▸ **TASK TO COMPLETE**
Return the lines of the data below starting at the one holding "green fork [1008,377,1041,488]" and ending at the one holding "camera: 30 degrees left, 10 degrees up", word for word, leaving every picture out.

╭─ THE INPUT

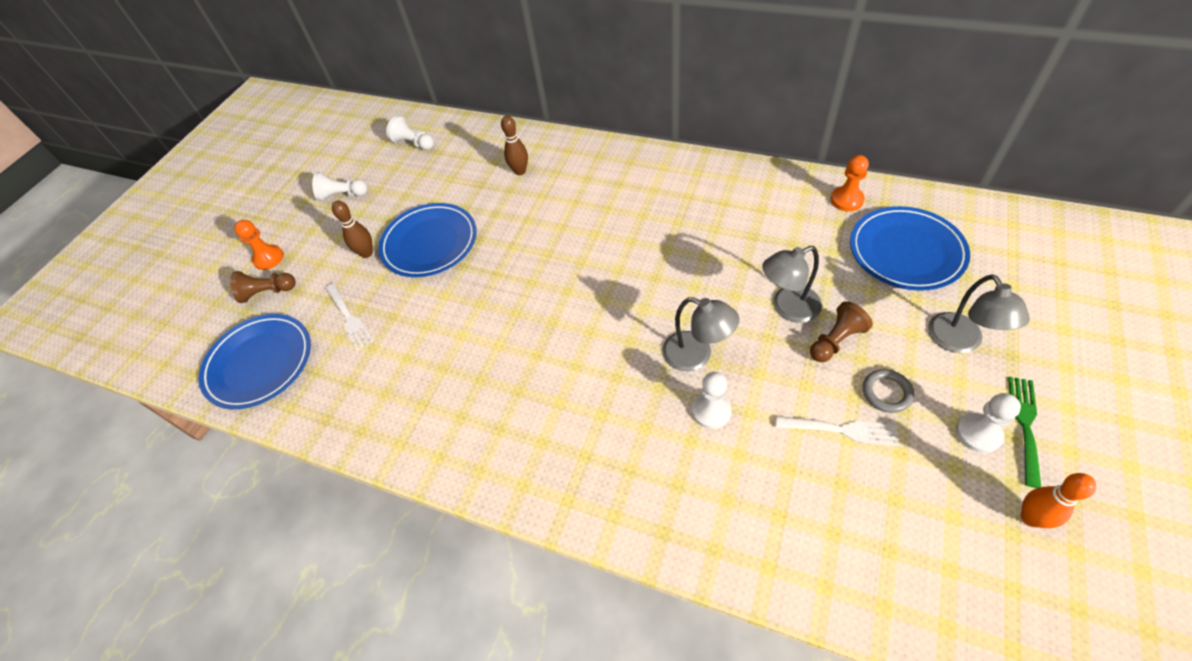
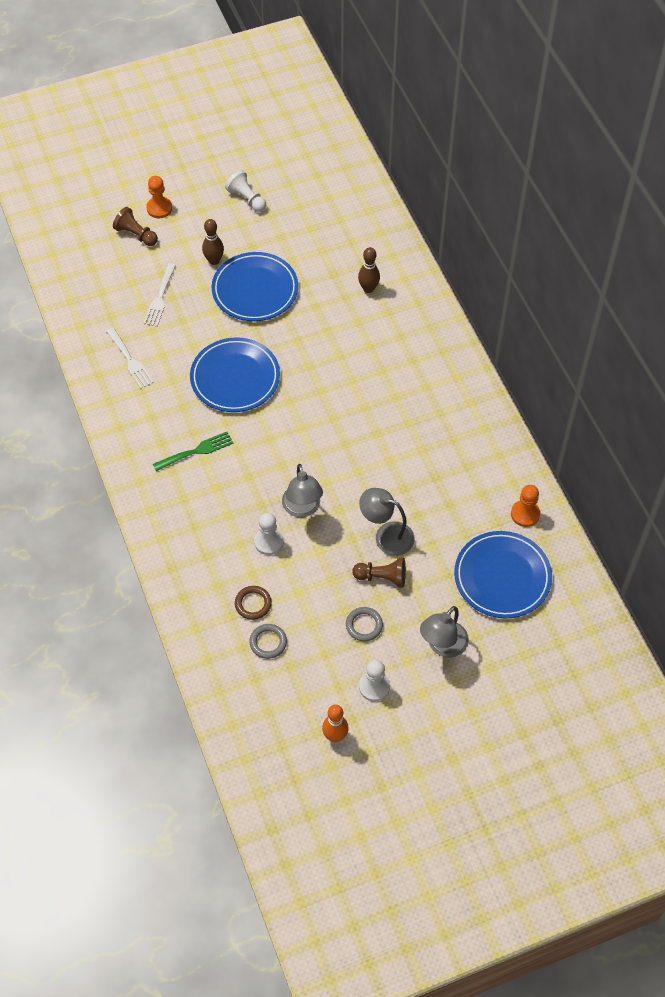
camera: 40 degrees right, 5 degrees up
blue plate [199,314,311,409] -> blue plate moved to [190,337,280,412]
white pawn [386,115,434,150] -> none
white fork [775,416,899,447] -> white fork moved to [106,328,154,389]
green fork [1008,377,1041,488] -> green fork moved to [153,432,233,471]
none -> brown ring [235,586,272,620]
none -> grey ring [249,624,287,659]

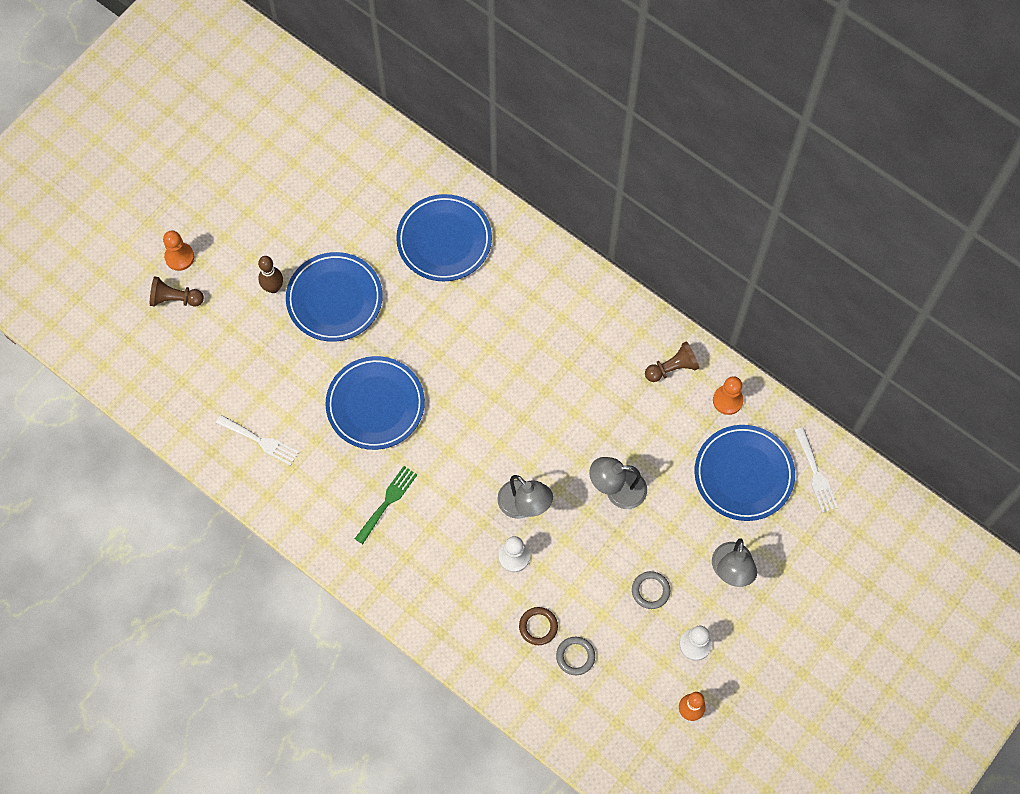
camera: 30 degrees left, 10 degrees up
white fork [143,263,176,327] -> white fork moved to [794,427,838,513]
white pawn [225,170,266,212] -> none
brown pawn [352,557,406,588] -> brown pawn moved to [645,341,699,382]
brown bowling pin [358,247,380,293] -> blue plate [396,194,492,281]

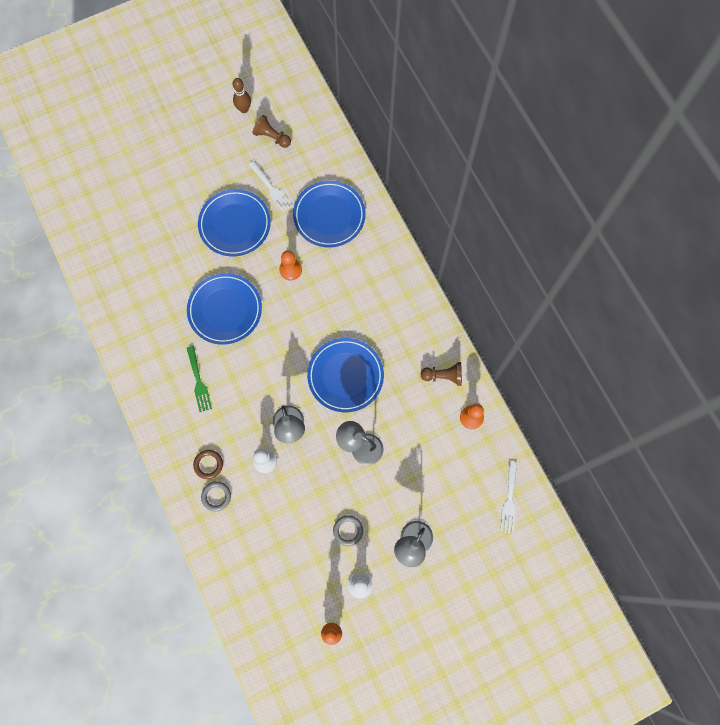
camera: 25 degrees right, 5 degrees up
brown pawn [150,276,204,307] -> brown pawn moved to [253,115,291,148]
orange pawn [163,230,194,271] -> orange pawn moved to [279,250,302,280]
white fork [216,415,299,466] -> white fork moved to [249,161,293,213]
brown bowling pin [258,256,283,293] -> brown bowling pin moved to [232,78,251,113]
green fork [355,466,417,544] -> green fork turned 105 degrees clockwise [187,346,212,412]
brown ring [519,607,558,645] -> brown ring moved to [193,450,223,479]
grey ring [556,637,595,675] -> grey ring moved to [201,481,231,512]
blue plate [695,425,795,521] -> blue plate moved to [307,338,384,412]

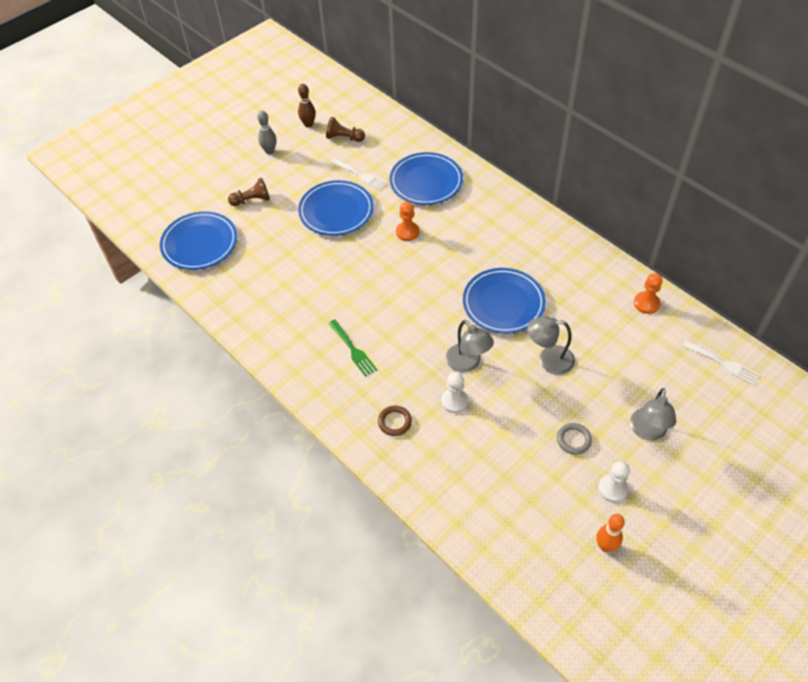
camera: 15 degrees left, 20 degrees down
blue plate [187,273,262,345] -> blue plate moved to [160,211,237,270]
grey ring [201,481,231,512] -> none
brown pawn [420,362,462,386] -> brown pawn moved to [228,178,270,206]
white fork [500,461,517,534] -> white fork turned 45 degrees counterclockwise [683,340,761,385]
none -> grey bowling pin [257,111,277,154]

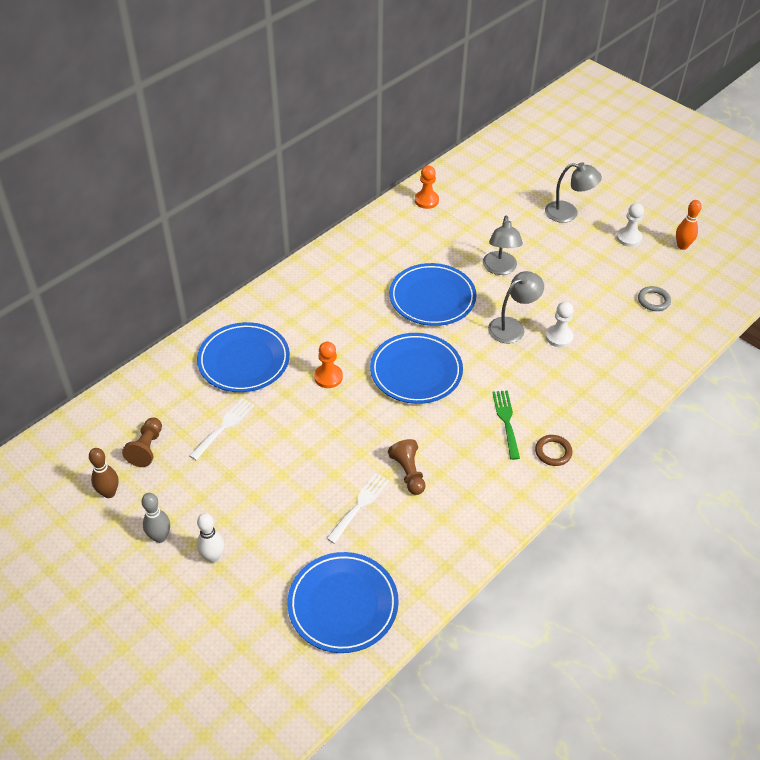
camera: 95 degrees left, 5 degrees down
brown pawn [228,178,270,206] -> brown pawn moved to [388,439,425,495]
blue plate [298,180,373,236] -> blue plate moved to [370,333,463,404]
green fork [328,319,377,377] -> green fork turned 60 degrees counterclockwise [492,390,520,460]
brown ring [378,406,412,436] -> brown ring moved to [535,435,572,466]
grey ring [557,423,592,455] -> grey ring moved to [638,286,671,311]
white fork [683,340,761,385] -> white fork moved to [326,473,389,544]
none -> white bowling pin [197,513,224,563]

╰─

▸ **ANSWER FOR THIS EXERCISE**
green fork [1008,377,1041,488] -> green fork moved to [153,432,233,471]
none -> brown ring [235,586,272,620]
none -> grey ring [249,624,287,659]

camera: 30 degrees left, 10 degrees up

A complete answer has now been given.